Exercise requirements:
Below is a listing. Write out exactly its lines between the one holding "GreenLightBulb <502 454>" and the one holding "The second view gained the plato (turquesa)", inclusive.

Records for processing:
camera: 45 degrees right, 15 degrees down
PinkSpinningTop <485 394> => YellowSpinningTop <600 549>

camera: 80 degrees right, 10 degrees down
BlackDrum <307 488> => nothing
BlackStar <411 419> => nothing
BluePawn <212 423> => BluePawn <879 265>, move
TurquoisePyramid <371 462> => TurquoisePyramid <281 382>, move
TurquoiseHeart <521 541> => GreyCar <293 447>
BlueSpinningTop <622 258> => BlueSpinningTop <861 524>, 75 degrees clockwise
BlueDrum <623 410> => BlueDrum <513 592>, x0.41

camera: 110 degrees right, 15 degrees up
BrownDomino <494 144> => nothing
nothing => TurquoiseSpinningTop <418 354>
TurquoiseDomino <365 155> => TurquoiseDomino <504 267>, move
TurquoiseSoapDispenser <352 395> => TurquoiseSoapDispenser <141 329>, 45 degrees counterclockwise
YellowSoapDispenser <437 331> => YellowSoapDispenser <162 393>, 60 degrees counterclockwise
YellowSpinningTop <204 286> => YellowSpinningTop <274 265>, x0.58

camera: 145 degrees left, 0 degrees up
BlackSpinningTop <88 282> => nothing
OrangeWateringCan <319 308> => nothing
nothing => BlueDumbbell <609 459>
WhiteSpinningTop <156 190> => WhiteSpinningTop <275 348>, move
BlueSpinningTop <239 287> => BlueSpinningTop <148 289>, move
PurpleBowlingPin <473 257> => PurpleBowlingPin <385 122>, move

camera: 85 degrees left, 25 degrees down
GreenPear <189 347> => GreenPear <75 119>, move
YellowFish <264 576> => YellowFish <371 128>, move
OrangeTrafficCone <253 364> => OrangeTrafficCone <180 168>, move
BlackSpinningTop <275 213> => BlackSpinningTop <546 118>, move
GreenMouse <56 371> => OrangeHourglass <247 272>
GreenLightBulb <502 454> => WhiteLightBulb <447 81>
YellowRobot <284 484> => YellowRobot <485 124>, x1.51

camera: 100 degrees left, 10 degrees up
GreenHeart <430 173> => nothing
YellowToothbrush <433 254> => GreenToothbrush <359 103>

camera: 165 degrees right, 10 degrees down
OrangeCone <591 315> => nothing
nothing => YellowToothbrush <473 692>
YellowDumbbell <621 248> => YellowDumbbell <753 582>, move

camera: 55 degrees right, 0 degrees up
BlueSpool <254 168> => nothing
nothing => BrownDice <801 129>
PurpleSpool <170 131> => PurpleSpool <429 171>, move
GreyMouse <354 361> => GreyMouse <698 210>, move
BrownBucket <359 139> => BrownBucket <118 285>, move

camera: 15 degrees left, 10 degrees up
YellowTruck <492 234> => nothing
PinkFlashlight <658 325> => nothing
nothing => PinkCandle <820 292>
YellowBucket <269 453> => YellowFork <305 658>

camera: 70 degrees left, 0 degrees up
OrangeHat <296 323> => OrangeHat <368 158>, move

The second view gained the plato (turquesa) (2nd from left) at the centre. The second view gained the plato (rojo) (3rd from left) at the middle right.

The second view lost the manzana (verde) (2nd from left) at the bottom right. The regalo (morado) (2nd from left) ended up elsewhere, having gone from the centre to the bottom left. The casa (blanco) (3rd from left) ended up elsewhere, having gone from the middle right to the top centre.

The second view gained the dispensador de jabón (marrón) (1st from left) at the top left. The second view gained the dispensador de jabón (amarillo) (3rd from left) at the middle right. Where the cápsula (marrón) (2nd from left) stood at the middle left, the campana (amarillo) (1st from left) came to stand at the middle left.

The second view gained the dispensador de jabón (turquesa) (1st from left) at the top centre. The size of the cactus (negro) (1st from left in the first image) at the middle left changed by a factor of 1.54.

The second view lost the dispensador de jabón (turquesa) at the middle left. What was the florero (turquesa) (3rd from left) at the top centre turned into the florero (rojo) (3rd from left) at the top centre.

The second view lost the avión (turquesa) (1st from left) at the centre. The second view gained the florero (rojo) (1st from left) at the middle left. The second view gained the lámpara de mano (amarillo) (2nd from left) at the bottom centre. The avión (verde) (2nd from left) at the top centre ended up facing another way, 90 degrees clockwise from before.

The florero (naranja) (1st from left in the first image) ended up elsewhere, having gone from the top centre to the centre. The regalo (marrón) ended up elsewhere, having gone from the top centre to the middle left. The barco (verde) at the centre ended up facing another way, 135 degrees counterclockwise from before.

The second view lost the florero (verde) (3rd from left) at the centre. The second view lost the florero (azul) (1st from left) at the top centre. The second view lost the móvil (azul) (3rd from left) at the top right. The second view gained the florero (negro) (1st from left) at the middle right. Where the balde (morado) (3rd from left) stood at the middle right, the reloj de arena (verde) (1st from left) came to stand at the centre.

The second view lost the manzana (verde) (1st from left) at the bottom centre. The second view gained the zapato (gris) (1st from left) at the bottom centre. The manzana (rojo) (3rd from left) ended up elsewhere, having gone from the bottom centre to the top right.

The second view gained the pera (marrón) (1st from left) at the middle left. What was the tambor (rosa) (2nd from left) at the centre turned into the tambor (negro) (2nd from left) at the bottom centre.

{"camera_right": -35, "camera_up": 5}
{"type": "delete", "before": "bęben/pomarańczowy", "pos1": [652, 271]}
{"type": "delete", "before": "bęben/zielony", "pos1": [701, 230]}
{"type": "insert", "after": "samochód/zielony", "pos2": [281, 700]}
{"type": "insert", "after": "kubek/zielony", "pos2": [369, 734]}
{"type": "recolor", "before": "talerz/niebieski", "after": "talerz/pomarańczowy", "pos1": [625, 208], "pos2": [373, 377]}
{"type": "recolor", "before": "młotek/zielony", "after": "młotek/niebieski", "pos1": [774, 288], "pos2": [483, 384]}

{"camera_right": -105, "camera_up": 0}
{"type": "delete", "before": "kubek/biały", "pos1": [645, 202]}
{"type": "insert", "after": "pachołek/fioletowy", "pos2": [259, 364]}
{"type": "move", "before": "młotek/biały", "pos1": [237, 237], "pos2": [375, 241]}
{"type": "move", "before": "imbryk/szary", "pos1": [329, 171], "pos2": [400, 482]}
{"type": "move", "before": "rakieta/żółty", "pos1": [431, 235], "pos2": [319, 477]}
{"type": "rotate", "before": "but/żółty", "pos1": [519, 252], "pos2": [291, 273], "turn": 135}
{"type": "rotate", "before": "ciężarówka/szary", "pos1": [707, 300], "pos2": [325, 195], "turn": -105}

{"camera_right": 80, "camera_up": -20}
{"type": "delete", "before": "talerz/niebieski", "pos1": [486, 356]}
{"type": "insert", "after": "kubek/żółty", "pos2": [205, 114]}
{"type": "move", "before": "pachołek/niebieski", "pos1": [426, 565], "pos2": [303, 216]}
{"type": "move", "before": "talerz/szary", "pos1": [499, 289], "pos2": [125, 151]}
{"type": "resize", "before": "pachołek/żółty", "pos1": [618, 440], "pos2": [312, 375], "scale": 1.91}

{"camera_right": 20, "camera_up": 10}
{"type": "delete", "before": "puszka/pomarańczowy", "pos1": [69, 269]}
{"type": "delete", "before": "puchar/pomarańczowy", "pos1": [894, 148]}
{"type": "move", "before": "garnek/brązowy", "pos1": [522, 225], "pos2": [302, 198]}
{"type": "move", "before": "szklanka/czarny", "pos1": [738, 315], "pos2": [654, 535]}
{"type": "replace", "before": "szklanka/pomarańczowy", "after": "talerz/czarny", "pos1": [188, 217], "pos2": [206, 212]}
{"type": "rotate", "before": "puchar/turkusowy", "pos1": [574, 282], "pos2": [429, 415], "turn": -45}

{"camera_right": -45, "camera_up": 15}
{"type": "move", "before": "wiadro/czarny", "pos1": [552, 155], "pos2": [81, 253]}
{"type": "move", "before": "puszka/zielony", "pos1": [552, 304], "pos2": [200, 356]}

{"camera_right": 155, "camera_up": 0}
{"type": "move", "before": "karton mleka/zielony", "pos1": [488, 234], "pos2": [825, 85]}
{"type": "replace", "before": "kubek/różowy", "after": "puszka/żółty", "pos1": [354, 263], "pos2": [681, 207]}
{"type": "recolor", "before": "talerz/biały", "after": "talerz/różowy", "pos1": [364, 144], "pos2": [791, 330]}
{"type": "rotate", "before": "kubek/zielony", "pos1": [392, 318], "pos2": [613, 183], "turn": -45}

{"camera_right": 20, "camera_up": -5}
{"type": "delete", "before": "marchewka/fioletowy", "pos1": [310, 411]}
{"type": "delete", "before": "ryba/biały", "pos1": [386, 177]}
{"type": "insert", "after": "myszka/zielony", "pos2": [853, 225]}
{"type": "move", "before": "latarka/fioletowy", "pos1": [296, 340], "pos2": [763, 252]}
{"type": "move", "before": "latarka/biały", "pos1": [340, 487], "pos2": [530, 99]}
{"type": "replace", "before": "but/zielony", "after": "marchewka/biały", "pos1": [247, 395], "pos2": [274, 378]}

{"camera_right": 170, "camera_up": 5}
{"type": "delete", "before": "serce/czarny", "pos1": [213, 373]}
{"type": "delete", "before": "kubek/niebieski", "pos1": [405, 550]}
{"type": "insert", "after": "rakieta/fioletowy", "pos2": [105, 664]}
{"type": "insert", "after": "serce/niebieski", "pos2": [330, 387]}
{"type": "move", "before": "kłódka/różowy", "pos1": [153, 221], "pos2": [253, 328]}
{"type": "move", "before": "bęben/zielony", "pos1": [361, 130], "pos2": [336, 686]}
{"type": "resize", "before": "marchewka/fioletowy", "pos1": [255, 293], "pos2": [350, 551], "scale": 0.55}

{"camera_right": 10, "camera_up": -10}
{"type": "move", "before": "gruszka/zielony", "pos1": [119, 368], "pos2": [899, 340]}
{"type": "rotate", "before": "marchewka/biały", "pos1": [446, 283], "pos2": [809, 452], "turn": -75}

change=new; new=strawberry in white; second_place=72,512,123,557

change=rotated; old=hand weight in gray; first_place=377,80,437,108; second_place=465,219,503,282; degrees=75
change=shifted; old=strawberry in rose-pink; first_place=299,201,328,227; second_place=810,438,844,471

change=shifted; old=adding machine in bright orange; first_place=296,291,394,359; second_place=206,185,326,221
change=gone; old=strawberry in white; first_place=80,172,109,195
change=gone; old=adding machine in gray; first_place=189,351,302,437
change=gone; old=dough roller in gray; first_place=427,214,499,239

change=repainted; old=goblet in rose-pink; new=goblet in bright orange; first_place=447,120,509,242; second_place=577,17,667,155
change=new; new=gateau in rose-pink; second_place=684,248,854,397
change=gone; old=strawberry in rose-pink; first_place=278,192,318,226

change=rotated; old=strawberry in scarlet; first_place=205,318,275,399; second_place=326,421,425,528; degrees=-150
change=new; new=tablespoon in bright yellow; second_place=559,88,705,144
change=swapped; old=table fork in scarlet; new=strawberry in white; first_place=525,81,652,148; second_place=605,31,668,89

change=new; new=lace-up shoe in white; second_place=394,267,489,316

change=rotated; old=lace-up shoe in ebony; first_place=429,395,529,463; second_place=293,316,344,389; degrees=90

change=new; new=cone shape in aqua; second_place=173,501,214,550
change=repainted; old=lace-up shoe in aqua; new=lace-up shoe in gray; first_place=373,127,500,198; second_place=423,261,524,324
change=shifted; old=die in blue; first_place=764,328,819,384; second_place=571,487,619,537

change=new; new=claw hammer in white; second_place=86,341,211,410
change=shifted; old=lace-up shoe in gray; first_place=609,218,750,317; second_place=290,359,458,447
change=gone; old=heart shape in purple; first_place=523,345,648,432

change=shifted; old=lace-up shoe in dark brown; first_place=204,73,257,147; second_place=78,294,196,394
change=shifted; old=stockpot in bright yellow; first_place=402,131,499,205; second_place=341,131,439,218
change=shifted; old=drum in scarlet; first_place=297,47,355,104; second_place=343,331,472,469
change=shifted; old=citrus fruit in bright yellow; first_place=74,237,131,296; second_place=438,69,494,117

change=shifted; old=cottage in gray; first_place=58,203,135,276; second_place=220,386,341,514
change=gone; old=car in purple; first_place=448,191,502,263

Output of the task:
GreenLightBulb <502 454> => WhiteLightBulb <447 81>
YellowRobot <284 484> => YellowRobot <485 124>, x1.51

camera: 100 degrees left, 10 degrees up
GreenHeart <430 173> => nothing
YellowToothbrush <433 254> => GreenToothbrush <359 103>

camera: 165 degrees right, 10 degrees down
OrangeCone <591 315> => nothing
nothing => YellowToothbrush <473 692>
YellowDumbbell <621 248> => YellowDumbbell <753 582>, move

camera: 55 degrees right, 0 degrees up
BlueSpool <254 168> => nothing
nothing => BrownDice <801 129>
PurpleSpool <170 131> => PurpleSpool <429 171>, move
GreyMouse <354 361> => GreyMouse <698 210>, move
BrownBucket <359 139> => BrownBucket <118 285>, move

camera: 15 degrees left, 10 degrees up
YellowTruck <492 234> => nothing
PinkFlashlight <658 325> => nothing
nothing => PinkCandle <820 292>
YellowBucket <269 453> => YellowFork <305 658>

camera: 70 degrees left, 0 degrees up
OrangeHat <296 323> => OrangeHat <368 158>, move

The second view gained the plato (turquesa) (2nd from left) at the centre. The second view gained the plato (rojo) (3rd from left) at the middle right.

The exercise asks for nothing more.